### [INSTRUCTION]
Where does the word "pyramid" occur in the material? Copy each line that has it.

*** DATA SHOWN ***

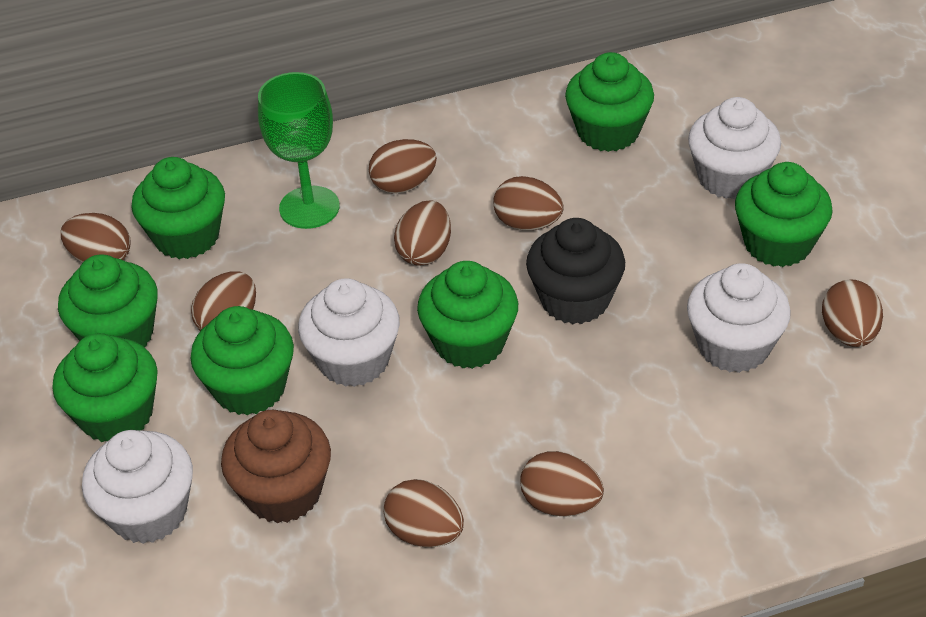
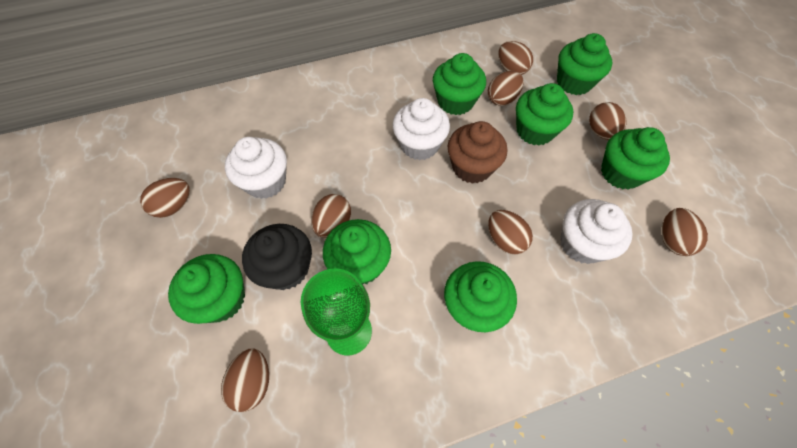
white cupcake: 4 -> 3

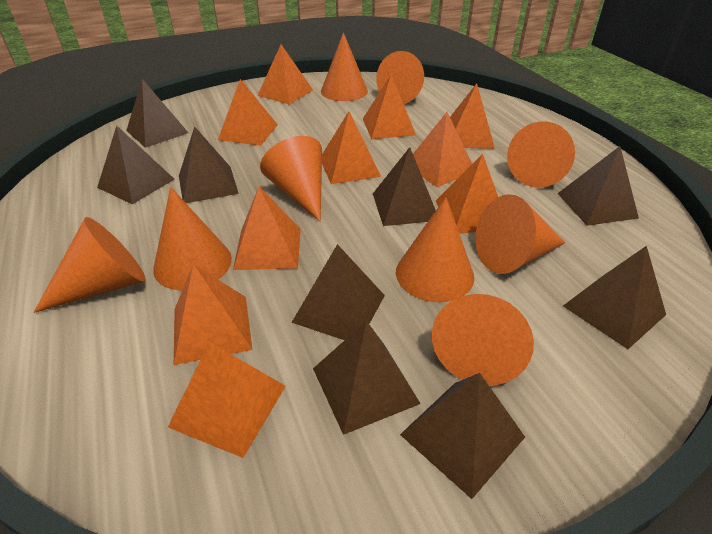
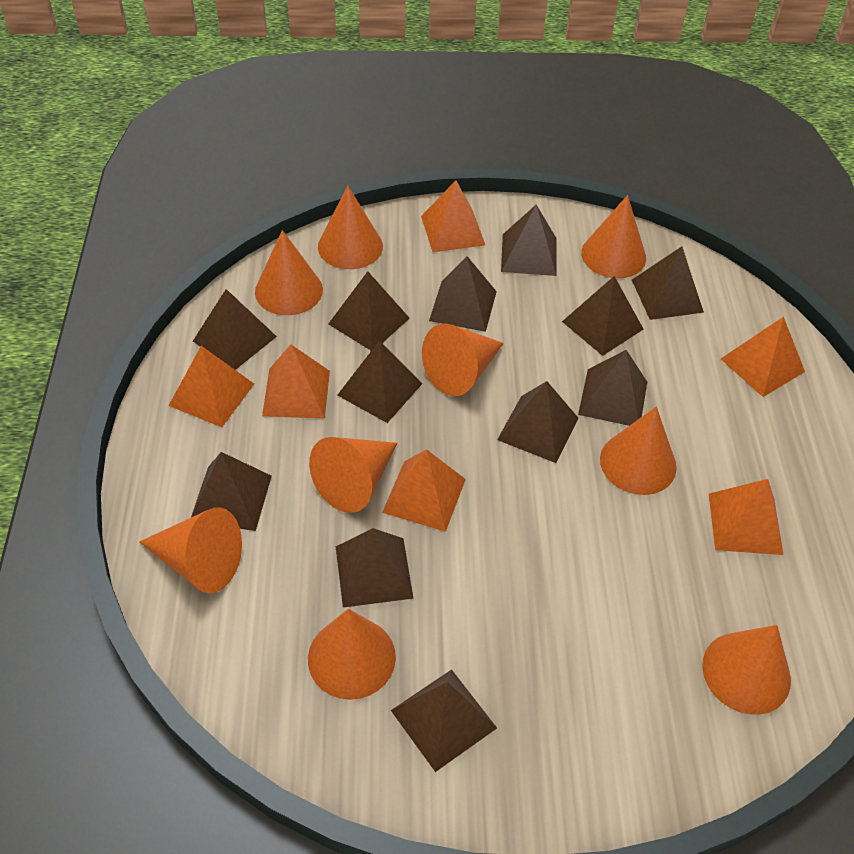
brown pyramid: 9 -> 12
orange pyramid: 10 -> 6

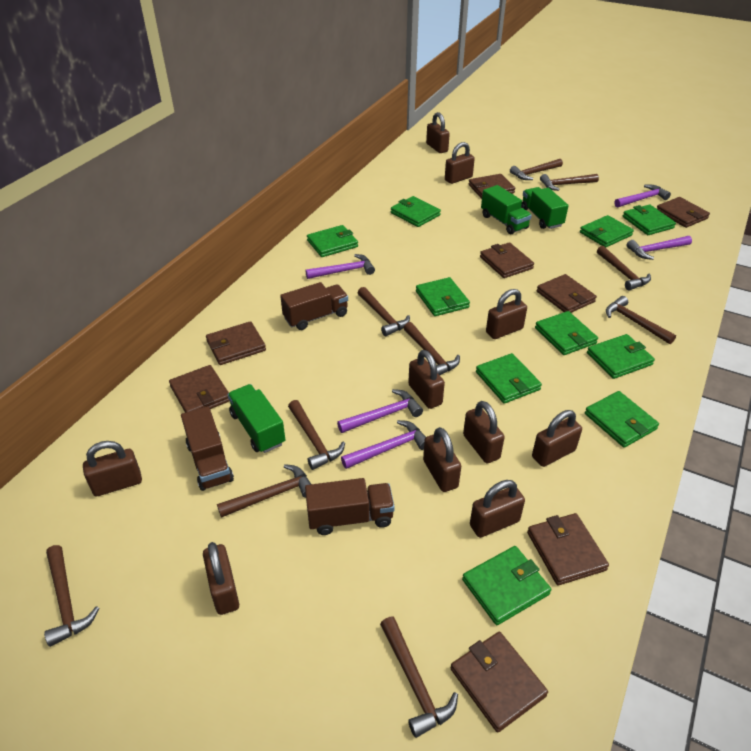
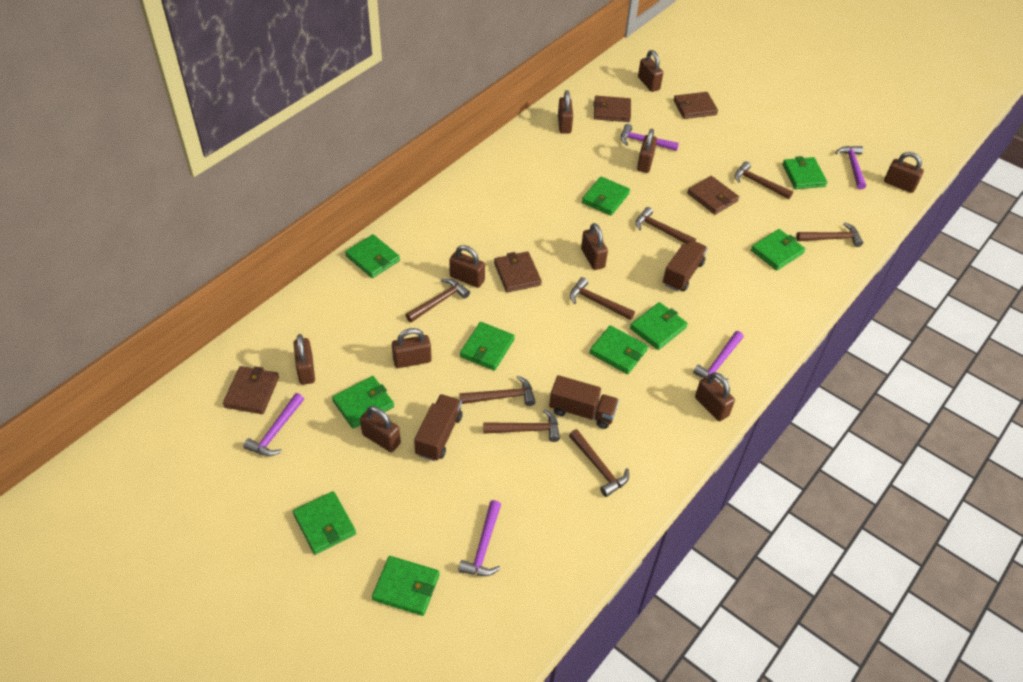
brown hammer: 10 -> 8
brown wallet: 8 -> 5
green truck: 3 -> 0

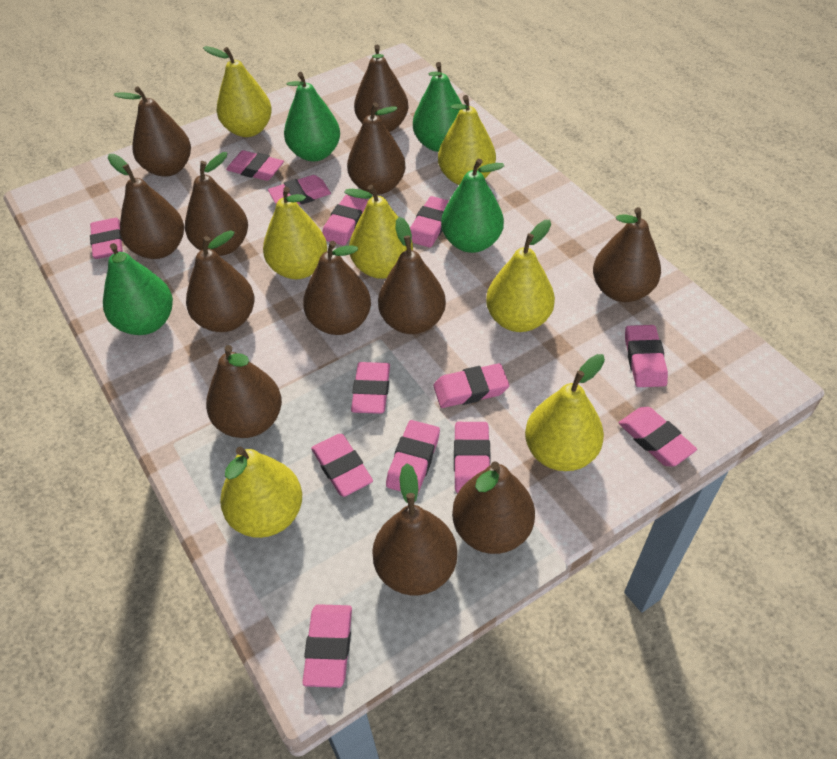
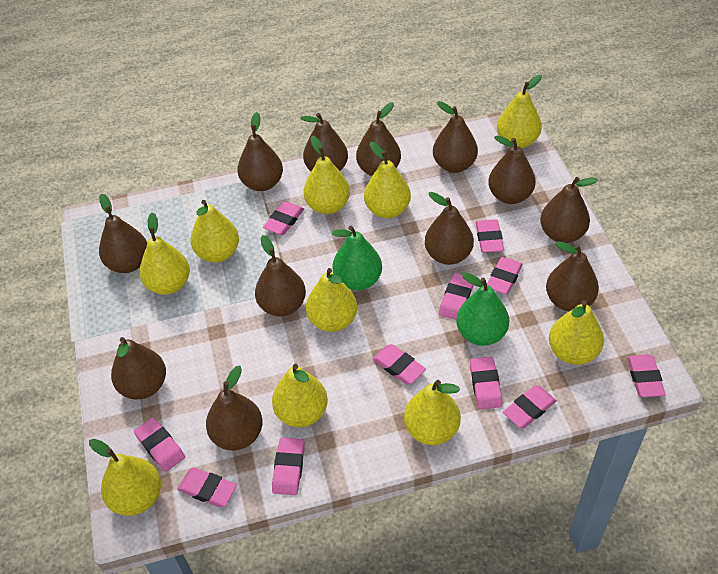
green pear: 4 -> 2
pink eraser: 13 -> 11
yellow pear: 7 -> 10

***

### [EXERCISE OUTPUT]
brown pyramid: 9 -> 12
orange pyramid: 10 -> 6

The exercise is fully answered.